- YOUR TASK
Every record shown here needs to be repeated exactly.

━━━━━ MATERIAL PROVIDED

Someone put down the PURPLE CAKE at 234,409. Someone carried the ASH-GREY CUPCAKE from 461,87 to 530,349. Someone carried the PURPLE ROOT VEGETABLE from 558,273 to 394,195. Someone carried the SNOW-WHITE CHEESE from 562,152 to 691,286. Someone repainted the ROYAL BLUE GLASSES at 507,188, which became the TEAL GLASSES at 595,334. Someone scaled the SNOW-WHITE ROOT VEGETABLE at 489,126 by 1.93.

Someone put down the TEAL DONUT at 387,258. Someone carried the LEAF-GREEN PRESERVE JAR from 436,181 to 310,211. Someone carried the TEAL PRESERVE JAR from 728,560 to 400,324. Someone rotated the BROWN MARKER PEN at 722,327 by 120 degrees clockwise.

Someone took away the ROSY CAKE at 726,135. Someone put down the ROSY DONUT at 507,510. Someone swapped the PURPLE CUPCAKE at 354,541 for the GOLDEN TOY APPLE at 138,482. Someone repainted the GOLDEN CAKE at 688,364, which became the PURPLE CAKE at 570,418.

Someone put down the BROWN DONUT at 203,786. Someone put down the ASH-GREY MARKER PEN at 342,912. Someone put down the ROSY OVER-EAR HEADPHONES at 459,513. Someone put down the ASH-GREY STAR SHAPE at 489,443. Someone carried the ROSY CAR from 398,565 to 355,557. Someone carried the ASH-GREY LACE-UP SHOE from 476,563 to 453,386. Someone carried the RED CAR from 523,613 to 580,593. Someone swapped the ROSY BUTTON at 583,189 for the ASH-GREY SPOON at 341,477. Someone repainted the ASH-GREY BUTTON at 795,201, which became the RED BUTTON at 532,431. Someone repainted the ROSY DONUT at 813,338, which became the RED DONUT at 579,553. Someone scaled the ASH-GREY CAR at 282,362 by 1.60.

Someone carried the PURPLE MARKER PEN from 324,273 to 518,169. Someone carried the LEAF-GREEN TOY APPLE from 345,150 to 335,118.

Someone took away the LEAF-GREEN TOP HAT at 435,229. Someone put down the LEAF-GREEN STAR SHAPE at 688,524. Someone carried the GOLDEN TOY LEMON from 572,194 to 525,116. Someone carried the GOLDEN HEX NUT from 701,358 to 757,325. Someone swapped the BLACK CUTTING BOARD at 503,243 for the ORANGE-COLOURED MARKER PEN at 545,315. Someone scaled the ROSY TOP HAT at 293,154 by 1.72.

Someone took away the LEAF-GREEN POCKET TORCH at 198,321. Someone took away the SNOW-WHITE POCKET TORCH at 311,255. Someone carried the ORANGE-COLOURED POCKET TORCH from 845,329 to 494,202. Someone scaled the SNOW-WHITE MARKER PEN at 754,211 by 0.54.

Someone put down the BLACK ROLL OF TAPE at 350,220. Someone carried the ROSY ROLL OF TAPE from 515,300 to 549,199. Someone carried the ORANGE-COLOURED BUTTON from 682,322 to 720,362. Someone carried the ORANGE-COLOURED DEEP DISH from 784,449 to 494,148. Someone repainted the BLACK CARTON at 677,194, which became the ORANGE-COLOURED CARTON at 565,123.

━━━━━━━━━━

- EXERCISE OUTPUT
Someone put down the PURPLE CAKE at 234,409. Someone carried the ASH-GREY CUPCAKE from 461,87 to 530,349. Someone carried the PURPLE ROOT VEGETABLE from 558,273 to 394,195. Someone carried the SNOW-WHITE CHEESE from 562,152 to 691,286. Someone repainted the ROYAL BLUE GLASSES at 507,188, which became the TEAL GLASSES at 595,334. Someone scaled the SNOW-WHITE ROOT VEGETABLE at 489,126 by 1.93.

Someone put down the TEAL DONUT at 387,258. Someone carried the LEAF-GREEN PRESERVE JAR from 436,181 to 310,211. Someone carried the TEAL PRESERVE JAR from 728,560 to 400,324. Someone rotated the BROWN MARKER PEN at 722,327 by 120 degrees clockwise.

Someone took away the ROSY CAKE at 726,135. Someone put down the ROSY DONUT at 507,510. Someone swapped the PURPLE CUPCAKE at 354,541 for the GOLDEN TOY APPLE at 138,482. Someone repainted the GOLDEN CAKE at 688,364, which became the PURPLE CAKE at 570,418.

Someone put down the BROWN DONUT at 203,786. Someone put down the ASH-GREY MARKER PEN at 342,912. Someone put down the ROSY OVER-EAR HEADPHONES at 459,513. Someone put down the ASH-GREY STAR SHAPE at 489,443. Someone carried the ROSY CAR from 398,565 to 355,557. Someone carried the ASH-GREY LACE-UP SHOE from 476,563 to 453,386. Someone carried the RED CAR from 523,613 to 580,593. Someone swapped the ROSY BUTTON at 583,189 for the ASH-GREY SPOON at 341,477. Someone repainted the ASH-GREY BUTTON at 795,201, which became the RED BUTTON at 532,431. Someone repainted the ROSY DONUT at 813,338, which became the RED DONUT at 579,553. Someone scaled the ASH-GREY CAR at 282,362 by 1.60.

Someone carried the PURPLE MARKER PEN from 324,273 to 518,169. Someone carried the LEAF-GREEN TOY APPLE from 345,150 to 335,118.

Someone took away the LEAF-GREEN TOP HAT at 435,229. Someone put down the LEAF-GREEN STAR SHAPE at 688,524. Someone carried the GOLDEN TOY LEMON from 572,194 to 525,116. Someone carried the GOLDEN HEX NUT from 701,358 to 757,325. Someone swapped the BLACK CUTTING BOARD at 503,243 for the ORANGE-COLOURED MARKER PEN at 545,315. Someone scaled the ROSY TOP HAT at 293,154 by 1.72.

Someone took away the LEAF-GREEN POCKET TORCH at 198,321. Someone took away the SNOW-WHITE POCKET TORCH at 311,255. Someone carried the ORANGE-COLOURED POCKET TORCH from 845,329 to 494,202. Someone scaled the SNOW-WHITE MARKER PEN at 754,211 by 0.54.

Someone put down the BLACK ROLL OF TAPE at 350,220. Someone carried the ROSY ROLL OF TAPE from 515,300 to 549,199. Someone carried the ORANGE-COLOURED BUTTON from 682,322 to 720,362. Someone carried the ORANGE-COLOURED DEEP DISH from 784,449 to 494,148. Someone repainted the BLACK CARTON at 677,194, which became the ORANGE-COLOURED CARTON at 565,123.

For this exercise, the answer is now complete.